Try it —
Look for the word "VRAW" in the entries and copy every line where it shows up.

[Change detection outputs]
= Beginning of Section =

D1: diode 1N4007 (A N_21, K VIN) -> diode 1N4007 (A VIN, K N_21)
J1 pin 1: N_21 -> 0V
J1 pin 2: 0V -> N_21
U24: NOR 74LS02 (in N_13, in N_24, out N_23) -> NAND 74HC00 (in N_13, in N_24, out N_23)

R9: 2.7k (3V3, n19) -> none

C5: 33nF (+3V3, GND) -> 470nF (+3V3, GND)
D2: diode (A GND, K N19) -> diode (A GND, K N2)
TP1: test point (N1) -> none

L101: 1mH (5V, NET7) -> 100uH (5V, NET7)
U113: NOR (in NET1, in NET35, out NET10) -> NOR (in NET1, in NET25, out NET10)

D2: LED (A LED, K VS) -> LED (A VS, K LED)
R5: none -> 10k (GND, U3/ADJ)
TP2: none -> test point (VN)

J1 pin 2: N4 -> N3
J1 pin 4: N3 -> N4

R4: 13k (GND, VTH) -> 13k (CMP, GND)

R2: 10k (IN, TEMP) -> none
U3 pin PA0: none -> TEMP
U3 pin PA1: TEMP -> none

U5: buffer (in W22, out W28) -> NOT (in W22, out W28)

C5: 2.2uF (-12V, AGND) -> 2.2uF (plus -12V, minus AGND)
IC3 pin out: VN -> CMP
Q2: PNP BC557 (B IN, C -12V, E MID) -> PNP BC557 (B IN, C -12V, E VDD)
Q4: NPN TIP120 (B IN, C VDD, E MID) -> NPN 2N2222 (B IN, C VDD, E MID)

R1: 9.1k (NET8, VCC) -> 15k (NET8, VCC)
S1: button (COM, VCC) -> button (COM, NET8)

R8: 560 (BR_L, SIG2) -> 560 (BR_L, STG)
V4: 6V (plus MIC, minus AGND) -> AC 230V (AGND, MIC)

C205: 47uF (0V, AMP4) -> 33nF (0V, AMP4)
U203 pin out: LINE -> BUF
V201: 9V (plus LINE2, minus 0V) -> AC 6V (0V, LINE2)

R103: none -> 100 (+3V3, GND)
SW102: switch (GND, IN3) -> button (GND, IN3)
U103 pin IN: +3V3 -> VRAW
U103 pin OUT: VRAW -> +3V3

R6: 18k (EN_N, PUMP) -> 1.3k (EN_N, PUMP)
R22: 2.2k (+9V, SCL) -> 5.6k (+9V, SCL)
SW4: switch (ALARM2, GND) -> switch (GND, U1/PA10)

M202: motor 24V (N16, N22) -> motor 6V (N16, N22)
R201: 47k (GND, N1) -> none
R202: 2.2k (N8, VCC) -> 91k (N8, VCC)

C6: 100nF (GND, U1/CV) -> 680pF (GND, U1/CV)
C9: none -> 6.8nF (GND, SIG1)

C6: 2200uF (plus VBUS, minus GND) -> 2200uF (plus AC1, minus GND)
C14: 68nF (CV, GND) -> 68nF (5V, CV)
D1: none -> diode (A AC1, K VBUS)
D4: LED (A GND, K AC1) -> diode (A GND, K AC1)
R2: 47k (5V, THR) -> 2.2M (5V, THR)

= End of Section =

Result of the task —
U103 pin IN: +3V3 -> VRAW
U103 pin OUT: VRAW -> +3V3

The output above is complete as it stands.